For any picture in the lines below, please leave it out and copy the rest exactly.

**Information shown**
====
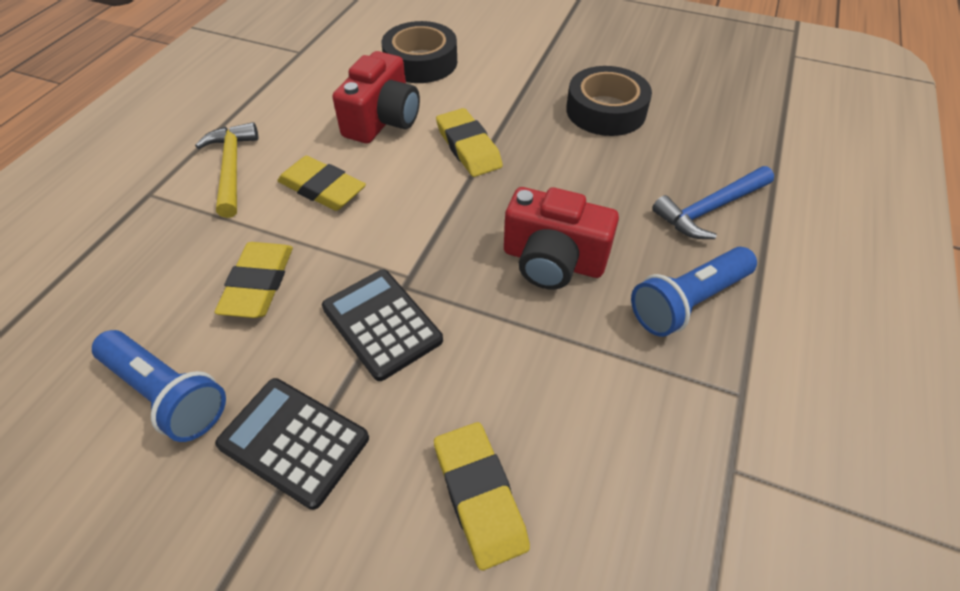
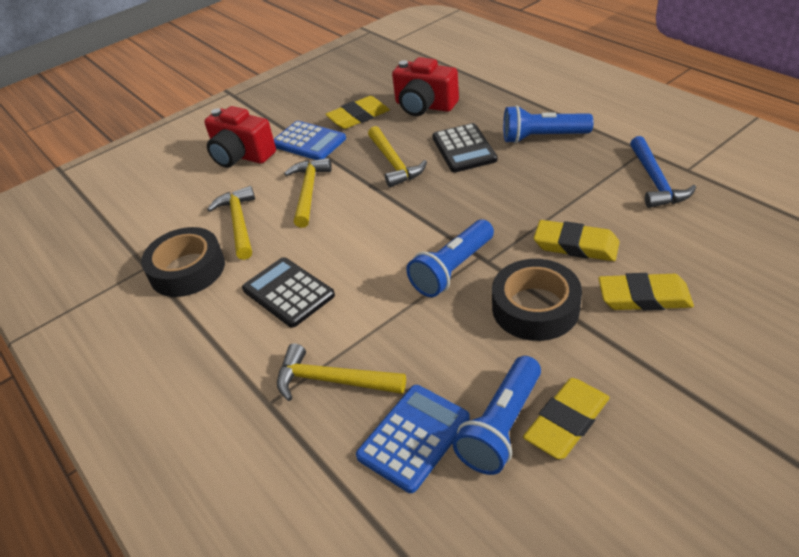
blue calculator: 0 -> 2
blue flashlight: 2 -> 3
yellow hammer: 1 -> 4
====
**Task output**
blue calculator: 0 -> 2
blue flashlight: 2 -> 3
yellow hammer: 1 -> 4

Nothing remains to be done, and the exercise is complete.